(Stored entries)
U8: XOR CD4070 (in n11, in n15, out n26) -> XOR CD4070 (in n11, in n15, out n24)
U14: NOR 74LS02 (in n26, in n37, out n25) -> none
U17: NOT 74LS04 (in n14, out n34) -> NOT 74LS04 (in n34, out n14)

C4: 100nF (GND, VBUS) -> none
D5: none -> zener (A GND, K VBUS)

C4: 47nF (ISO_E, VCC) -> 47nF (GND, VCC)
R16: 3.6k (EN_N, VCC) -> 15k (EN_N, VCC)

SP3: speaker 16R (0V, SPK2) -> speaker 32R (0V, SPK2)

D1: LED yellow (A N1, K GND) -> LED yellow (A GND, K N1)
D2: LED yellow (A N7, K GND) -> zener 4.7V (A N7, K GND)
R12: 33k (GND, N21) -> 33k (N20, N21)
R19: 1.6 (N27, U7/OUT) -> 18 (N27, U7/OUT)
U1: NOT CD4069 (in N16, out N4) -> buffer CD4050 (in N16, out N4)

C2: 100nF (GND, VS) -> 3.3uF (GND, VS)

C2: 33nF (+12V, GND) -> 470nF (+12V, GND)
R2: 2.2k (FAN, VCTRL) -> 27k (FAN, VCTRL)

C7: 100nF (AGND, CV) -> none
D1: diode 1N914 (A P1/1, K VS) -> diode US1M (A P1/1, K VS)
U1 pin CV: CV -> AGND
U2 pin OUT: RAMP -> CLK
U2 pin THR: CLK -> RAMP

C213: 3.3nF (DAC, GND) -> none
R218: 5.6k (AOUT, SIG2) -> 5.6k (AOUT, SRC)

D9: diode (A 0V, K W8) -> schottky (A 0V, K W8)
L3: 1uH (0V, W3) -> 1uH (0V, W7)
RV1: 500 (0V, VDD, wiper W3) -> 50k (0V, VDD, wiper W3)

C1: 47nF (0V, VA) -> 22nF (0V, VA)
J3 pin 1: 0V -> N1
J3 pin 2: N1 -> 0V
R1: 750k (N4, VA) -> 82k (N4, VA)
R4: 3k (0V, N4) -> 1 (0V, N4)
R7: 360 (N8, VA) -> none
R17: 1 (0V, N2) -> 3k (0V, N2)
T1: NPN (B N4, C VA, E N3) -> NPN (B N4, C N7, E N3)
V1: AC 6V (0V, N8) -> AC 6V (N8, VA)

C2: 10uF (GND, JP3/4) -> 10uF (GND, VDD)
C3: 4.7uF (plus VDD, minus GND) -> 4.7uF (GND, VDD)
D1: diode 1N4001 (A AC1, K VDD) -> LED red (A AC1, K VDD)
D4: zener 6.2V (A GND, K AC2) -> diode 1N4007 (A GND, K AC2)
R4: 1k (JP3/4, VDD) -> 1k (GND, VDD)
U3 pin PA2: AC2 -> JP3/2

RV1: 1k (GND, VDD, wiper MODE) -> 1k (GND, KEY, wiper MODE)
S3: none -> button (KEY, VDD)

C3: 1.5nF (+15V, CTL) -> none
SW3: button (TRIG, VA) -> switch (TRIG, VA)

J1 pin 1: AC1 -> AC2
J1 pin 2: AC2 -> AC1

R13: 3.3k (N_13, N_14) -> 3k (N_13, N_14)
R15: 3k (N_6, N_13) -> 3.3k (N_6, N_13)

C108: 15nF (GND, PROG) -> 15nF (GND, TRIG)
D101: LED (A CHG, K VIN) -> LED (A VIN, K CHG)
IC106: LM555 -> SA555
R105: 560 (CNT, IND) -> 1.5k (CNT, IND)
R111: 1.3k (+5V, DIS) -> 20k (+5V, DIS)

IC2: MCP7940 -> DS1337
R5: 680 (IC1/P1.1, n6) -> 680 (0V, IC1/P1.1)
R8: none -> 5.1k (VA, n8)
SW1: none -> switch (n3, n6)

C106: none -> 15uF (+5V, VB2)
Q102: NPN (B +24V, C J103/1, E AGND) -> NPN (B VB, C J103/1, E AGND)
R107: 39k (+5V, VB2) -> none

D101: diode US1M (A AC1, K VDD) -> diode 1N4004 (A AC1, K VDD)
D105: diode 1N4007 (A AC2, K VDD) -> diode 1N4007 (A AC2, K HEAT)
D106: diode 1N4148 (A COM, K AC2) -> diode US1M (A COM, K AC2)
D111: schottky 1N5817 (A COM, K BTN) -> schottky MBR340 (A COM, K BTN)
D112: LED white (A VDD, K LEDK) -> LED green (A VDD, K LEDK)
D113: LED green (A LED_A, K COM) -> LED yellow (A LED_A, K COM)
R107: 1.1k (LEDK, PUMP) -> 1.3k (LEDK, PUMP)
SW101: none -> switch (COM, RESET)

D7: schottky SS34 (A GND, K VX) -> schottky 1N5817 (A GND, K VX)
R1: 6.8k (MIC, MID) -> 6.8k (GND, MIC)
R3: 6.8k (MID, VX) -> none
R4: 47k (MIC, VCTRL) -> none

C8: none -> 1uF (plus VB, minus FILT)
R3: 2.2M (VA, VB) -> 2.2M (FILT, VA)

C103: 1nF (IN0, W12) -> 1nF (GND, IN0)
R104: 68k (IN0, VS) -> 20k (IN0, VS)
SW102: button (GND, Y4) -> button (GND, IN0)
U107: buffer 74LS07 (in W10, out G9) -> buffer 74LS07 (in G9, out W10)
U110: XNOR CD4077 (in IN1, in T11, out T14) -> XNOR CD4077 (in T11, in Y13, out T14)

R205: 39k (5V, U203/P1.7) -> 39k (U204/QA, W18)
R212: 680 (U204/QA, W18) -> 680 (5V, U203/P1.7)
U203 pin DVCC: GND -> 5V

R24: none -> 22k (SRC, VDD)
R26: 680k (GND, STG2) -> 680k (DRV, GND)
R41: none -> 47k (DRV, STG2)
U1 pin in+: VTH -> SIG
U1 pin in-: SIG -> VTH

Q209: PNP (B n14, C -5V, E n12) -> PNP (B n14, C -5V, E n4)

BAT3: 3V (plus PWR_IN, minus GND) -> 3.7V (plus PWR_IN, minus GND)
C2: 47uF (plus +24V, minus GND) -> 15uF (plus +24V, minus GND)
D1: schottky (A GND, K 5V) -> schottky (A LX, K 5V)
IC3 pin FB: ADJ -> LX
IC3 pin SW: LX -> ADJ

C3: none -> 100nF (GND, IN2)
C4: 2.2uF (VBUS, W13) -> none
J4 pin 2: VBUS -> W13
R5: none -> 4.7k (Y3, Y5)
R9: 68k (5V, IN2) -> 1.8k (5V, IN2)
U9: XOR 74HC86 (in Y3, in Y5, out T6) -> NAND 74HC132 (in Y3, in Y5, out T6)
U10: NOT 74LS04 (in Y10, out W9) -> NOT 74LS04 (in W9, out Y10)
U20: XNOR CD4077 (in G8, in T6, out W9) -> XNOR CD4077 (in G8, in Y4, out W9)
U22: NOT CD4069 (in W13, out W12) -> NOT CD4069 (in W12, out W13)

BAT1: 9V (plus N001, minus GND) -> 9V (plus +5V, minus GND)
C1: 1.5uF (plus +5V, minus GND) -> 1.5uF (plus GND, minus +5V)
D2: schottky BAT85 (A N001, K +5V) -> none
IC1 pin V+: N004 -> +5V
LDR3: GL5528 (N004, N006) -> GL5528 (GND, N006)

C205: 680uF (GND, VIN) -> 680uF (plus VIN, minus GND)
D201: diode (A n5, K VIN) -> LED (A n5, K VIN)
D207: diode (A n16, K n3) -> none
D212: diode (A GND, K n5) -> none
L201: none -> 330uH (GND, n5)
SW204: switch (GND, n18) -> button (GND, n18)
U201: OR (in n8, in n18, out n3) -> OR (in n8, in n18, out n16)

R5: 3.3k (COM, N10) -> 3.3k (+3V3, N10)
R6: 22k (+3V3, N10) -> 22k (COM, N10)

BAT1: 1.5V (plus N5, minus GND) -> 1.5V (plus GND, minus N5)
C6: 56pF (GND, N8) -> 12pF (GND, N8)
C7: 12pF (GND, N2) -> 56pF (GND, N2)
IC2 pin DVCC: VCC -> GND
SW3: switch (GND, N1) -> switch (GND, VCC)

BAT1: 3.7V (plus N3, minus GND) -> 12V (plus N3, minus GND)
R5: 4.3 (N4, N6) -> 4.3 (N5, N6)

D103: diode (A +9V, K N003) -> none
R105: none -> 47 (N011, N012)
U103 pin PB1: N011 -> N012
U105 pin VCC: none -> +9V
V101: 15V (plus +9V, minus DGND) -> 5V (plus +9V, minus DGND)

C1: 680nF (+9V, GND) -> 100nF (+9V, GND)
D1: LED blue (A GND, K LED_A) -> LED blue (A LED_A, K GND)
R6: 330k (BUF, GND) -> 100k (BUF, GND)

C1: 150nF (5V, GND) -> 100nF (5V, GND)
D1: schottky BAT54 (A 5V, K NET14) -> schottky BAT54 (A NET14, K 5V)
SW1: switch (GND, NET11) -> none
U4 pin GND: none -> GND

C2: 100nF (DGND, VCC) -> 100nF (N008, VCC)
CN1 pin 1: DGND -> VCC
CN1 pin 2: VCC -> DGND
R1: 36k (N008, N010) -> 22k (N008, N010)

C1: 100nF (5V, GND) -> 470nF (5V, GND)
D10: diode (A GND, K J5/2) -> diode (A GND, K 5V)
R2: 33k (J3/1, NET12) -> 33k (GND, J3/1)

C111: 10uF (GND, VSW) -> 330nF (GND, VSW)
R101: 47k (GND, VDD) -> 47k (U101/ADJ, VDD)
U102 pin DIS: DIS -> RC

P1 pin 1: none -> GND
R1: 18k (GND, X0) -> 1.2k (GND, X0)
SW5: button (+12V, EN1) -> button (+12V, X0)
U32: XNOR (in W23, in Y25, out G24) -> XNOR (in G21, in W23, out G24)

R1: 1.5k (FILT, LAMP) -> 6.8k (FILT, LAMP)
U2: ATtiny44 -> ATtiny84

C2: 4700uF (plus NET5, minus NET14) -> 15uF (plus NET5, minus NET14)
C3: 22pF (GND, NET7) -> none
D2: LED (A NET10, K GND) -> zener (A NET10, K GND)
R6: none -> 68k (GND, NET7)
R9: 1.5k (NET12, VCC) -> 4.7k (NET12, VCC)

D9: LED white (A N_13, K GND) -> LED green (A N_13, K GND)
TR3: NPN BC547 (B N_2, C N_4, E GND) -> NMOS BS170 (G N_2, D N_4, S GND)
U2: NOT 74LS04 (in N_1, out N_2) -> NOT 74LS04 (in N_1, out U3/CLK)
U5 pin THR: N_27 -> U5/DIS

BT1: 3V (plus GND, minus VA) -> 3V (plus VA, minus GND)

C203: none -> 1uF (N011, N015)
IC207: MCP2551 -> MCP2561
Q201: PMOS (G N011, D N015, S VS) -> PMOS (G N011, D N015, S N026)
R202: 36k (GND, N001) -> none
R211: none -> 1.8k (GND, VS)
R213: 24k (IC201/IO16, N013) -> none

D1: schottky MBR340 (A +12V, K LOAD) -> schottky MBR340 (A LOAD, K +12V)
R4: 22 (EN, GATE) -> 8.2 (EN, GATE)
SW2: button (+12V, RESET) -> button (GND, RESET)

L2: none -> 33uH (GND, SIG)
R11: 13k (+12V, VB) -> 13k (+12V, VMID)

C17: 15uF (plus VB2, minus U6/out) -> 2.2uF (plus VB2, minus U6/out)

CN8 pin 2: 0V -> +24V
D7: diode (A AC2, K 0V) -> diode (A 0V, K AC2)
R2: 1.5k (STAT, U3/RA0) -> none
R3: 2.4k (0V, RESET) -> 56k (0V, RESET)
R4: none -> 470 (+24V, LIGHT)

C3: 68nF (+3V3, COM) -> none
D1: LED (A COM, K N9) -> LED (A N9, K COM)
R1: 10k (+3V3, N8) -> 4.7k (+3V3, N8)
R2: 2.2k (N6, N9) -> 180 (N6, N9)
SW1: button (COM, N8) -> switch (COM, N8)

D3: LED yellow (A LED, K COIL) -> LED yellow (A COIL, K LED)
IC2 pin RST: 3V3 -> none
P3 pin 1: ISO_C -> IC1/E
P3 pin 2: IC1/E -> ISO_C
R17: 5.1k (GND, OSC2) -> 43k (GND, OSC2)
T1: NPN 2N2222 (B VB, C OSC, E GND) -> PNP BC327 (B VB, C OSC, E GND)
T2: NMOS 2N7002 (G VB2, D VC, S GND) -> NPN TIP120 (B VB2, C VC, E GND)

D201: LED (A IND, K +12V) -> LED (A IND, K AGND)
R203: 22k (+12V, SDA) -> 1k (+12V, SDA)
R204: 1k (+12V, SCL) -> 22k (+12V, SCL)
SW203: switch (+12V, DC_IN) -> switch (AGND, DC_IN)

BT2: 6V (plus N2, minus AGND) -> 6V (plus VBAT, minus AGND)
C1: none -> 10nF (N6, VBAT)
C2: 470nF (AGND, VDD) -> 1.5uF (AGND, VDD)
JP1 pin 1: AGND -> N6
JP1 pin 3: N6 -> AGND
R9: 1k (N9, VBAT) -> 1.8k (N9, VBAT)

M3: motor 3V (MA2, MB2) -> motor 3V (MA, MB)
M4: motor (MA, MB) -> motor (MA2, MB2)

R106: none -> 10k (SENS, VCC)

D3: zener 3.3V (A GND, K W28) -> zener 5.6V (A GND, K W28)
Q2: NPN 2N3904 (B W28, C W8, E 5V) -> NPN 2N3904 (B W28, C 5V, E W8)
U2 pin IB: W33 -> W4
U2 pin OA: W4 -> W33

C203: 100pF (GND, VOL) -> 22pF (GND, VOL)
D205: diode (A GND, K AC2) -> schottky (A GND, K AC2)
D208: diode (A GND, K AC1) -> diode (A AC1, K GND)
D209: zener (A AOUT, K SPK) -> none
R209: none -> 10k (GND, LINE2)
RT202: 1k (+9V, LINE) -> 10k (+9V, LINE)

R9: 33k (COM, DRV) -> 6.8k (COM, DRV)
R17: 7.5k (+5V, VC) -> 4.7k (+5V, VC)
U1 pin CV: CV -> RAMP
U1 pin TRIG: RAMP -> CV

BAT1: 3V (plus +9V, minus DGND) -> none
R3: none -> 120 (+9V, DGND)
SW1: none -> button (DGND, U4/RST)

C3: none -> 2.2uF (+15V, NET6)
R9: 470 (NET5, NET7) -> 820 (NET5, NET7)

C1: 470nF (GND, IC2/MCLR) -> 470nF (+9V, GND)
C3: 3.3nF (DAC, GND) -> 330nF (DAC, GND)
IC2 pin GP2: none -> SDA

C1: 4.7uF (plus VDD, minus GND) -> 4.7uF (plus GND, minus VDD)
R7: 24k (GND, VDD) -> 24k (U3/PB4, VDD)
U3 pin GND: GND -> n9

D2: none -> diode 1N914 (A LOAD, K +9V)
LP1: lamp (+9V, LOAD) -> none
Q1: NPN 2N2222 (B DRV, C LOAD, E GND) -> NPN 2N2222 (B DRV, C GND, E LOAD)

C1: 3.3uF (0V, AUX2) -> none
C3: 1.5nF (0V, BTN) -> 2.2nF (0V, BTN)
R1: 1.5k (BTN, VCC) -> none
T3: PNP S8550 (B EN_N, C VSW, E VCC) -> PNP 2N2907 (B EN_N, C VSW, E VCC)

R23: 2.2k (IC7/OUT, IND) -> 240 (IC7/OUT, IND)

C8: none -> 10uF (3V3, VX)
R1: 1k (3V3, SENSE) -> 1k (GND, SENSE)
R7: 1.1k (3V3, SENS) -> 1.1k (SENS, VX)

◆ WHAT IS REQUIRED
Out of the data above, set down the lines from the one with "C4: 47nF (ISO_E, VCC) -> 47nF (GND, VCC)" to the one with "D1: diode 1N914", both included, exactly as written and with no additions.

◆ ANSWER SPACE
C4: 47nF (ISO_E, VCC) -> 47nF (GND, VCC)
R16: 3.6k (EN_N, VCC) -> 15k (EN_N, VCC)

SP3: speaker 16R (0V, SPK2) -> speaker 32R (0V, SPK2)

D1: LED yellow (A N1, K GND) -> LED yellow (A GND, K N1)
D2: LED yellow (A N7, K GND) -> zener 4.7V (A N7, K GND)
R12: 33k (GND, N21) -> 33k (N20, N21)
R19: 1.6 (N27, U7/OUT) -> 18 (N27, U7/OUT)
U1: NOT CD4069 (in N16, out N4) -> buffer CD4050 (in N16, out N4)

C2: 100nF (GND, VS) -> 3.3uF (GND, VS)

C2: 33nF (+12V, GND) -> 470nF (+12V, GND)
R2: 2.2k (FAN, VCTRL) -> 27k (FAN, VCTRL)

C7: 100nF (AGND, CV) -> none
D1: diode 1N914 (A P1/1, K VS) -> diode US1M (A P1/1, K VS)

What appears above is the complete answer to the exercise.